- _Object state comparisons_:
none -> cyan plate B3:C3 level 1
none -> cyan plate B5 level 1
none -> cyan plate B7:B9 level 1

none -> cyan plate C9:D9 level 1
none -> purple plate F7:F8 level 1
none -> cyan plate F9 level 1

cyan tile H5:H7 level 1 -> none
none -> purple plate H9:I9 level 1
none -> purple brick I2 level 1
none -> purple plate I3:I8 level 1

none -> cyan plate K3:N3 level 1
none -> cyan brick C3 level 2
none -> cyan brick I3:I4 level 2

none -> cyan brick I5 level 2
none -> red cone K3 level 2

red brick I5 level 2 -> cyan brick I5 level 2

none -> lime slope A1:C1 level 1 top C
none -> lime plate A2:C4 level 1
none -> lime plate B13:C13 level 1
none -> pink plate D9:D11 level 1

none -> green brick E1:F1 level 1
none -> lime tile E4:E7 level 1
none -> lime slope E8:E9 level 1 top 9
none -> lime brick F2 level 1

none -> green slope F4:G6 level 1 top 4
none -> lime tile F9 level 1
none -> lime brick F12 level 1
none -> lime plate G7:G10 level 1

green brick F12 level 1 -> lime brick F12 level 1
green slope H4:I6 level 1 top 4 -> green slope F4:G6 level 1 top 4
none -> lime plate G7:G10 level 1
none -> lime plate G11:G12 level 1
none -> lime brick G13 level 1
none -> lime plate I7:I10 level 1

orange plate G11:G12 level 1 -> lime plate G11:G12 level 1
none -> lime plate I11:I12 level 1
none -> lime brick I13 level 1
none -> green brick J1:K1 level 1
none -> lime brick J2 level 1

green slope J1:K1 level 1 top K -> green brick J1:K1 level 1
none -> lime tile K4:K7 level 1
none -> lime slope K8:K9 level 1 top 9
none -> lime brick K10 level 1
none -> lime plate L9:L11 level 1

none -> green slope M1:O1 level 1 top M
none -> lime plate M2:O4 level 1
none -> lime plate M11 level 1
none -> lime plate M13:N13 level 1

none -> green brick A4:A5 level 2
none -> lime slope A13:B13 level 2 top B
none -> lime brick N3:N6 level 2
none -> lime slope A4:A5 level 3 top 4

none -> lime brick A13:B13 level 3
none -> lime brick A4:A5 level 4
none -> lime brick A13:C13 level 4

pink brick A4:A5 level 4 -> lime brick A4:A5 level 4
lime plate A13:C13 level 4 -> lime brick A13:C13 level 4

- _WHAT THIS TASK INVOLVES_:
Once each line with "green" in the entries is counted, state the total and nothing else.

- _RESULT OF THIS EXERCISE_:
8